▶ [WORK REQUEST]
Within the listing, each line that has the string "banana" should be copied.

------------------------------------------------------------

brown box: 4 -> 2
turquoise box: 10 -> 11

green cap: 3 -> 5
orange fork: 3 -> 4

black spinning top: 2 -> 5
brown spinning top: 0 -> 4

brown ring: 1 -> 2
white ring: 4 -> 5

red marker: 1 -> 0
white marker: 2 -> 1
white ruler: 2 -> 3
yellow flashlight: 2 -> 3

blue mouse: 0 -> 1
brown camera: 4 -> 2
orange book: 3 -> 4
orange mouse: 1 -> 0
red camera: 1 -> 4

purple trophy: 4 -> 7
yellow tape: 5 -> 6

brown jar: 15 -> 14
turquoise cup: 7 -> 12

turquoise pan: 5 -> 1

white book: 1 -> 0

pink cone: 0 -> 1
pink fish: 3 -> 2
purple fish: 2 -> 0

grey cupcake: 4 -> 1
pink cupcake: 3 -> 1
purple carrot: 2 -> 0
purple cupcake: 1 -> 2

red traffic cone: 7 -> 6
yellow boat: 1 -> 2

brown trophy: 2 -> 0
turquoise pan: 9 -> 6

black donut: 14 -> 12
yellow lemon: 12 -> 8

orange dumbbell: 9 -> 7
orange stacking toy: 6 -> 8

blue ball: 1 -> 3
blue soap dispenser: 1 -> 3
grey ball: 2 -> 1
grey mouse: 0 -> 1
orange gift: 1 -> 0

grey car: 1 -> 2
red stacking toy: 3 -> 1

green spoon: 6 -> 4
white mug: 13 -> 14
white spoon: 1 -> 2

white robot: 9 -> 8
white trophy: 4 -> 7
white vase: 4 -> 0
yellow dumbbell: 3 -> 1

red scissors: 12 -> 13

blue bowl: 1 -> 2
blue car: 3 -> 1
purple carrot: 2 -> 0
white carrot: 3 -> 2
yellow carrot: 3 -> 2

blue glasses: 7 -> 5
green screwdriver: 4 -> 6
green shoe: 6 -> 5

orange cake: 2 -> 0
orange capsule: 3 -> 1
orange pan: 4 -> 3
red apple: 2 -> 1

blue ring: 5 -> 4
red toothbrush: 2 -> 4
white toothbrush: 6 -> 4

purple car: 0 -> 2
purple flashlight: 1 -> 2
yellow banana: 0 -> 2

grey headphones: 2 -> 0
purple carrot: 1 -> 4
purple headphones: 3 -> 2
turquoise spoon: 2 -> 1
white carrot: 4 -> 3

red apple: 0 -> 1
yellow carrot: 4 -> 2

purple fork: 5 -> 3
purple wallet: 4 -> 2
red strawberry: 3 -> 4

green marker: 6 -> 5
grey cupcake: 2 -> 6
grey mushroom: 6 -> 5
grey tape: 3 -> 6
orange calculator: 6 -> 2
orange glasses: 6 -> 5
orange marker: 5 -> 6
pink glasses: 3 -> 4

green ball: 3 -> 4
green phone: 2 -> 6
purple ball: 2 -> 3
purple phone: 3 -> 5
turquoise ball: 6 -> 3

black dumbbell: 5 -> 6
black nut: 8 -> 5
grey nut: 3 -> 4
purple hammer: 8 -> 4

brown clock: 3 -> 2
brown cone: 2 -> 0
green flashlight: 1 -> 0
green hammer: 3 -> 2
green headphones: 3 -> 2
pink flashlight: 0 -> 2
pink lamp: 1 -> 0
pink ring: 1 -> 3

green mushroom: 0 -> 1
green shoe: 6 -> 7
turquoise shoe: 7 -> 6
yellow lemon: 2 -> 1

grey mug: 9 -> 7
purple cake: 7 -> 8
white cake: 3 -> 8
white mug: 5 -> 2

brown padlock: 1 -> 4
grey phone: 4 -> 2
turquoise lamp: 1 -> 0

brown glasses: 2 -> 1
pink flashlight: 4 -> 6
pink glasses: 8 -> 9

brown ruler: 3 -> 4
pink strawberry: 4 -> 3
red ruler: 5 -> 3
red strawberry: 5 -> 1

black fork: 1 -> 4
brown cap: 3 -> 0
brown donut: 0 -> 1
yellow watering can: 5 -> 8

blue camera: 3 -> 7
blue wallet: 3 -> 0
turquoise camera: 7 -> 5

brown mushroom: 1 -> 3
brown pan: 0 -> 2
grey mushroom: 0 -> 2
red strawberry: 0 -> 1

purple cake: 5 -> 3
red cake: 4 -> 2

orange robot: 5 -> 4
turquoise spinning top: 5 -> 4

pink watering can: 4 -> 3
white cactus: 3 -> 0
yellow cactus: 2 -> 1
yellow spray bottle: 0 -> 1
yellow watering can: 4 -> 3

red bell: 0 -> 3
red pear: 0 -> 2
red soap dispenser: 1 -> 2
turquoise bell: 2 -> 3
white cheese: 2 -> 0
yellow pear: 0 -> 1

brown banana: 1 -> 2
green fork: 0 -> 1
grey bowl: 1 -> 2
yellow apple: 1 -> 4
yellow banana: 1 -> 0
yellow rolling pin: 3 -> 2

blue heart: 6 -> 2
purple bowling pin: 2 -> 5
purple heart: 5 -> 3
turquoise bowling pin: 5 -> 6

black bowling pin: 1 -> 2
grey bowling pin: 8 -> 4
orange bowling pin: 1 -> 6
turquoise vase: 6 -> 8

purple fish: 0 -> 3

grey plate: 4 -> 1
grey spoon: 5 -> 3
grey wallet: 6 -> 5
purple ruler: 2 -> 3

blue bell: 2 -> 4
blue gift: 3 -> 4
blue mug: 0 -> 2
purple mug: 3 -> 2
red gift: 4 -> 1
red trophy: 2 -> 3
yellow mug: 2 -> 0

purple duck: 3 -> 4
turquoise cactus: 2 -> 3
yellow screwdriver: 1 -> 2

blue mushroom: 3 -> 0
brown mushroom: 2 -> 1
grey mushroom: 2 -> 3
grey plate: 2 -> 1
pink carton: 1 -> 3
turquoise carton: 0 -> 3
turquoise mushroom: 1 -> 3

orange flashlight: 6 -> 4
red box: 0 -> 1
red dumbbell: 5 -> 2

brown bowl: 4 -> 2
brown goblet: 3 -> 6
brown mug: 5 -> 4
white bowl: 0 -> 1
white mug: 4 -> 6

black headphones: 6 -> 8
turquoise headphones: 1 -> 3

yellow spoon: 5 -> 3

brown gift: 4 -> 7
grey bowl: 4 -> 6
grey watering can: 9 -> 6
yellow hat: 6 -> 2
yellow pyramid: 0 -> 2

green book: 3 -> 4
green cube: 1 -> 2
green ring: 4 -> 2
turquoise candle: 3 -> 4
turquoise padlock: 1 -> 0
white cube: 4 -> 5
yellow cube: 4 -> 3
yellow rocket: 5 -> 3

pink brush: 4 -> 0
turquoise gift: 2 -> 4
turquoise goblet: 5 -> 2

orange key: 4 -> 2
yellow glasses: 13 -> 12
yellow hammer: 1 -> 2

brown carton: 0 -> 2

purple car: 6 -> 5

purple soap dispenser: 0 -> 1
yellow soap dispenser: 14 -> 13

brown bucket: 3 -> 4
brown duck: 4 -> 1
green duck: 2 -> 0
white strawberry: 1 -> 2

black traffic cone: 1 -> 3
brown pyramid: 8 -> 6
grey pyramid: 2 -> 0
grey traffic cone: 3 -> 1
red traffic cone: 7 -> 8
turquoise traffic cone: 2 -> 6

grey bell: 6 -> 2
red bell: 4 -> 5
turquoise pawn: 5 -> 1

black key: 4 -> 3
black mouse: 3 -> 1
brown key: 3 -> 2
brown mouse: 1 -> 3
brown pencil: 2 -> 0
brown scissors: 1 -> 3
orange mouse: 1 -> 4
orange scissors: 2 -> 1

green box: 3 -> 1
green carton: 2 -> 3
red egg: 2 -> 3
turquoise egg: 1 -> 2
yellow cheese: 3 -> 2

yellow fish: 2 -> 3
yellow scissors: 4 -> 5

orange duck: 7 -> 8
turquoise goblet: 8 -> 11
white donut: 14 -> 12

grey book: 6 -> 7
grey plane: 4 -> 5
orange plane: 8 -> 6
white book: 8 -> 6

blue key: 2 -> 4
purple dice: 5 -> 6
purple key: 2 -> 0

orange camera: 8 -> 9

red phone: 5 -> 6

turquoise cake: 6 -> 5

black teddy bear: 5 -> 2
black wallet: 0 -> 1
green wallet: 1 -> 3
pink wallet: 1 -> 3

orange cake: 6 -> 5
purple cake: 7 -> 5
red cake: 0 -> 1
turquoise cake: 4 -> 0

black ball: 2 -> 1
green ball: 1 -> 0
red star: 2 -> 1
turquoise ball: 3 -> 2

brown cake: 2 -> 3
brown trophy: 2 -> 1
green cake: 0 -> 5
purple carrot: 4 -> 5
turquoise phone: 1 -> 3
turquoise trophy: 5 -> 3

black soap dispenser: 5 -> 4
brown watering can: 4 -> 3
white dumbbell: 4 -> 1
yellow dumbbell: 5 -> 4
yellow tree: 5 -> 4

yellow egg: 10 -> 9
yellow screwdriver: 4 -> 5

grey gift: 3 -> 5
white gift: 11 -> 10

------------------------------------------------------------

▶ [SOLUTION FOR THIS EXERCISE]
yellow banana: 0 -> 2
brown banana: 1 -> 2
yellow banana: 1 -> 0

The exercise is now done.